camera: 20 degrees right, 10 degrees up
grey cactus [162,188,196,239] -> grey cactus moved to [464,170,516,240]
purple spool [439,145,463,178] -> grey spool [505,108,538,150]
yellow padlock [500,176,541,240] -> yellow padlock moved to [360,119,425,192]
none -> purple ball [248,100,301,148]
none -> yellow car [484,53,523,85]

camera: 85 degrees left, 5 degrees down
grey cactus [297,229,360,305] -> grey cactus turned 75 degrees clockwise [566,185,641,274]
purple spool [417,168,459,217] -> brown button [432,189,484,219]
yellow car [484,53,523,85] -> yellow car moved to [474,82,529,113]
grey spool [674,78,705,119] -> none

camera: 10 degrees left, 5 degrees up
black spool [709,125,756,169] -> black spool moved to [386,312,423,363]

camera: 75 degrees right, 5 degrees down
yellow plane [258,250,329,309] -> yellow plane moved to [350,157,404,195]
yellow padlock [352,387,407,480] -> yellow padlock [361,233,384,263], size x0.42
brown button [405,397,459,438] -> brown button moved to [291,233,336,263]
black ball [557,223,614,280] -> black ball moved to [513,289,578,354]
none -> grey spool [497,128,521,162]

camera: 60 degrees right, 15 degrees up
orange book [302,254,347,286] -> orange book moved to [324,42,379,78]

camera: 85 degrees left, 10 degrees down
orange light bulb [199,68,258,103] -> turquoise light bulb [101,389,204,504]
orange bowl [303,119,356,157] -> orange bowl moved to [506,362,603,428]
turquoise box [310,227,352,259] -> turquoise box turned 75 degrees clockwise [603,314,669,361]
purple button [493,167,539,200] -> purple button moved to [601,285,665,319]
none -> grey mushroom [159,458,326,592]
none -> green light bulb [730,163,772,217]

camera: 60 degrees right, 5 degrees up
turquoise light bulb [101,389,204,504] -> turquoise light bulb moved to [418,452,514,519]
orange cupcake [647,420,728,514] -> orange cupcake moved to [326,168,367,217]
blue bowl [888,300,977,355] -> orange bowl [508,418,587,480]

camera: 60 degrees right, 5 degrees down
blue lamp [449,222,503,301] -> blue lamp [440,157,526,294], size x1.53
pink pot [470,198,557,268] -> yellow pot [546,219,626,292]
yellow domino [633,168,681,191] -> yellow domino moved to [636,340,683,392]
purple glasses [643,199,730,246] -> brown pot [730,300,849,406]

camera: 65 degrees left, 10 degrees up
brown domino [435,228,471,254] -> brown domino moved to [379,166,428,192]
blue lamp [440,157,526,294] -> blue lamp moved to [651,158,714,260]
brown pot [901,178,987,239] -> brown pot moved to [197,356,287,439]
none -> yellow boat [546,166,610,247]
--*--
(Aim of the task):
Using the data above, reproduce exactly the lines between those holding "orange cupcake [647,420,728,514]" and "pink pot [470,198,557,268]", inclusive, and no others.

(Solution for this task):
orange cupcake [647,420,728,514] -> orange cupcake moved to [326,168,367,217]
blue bowl [888,300,977,355] -> orange bowl [508,418,587,480]

camera: 60 degrees right, 5 degrees down
blue lamp [449,222,503,301] -> blue lamp [440,157,526,294], size x1.53
pink pot [470,198,557,268] -> yellow pot [546,219,626,292]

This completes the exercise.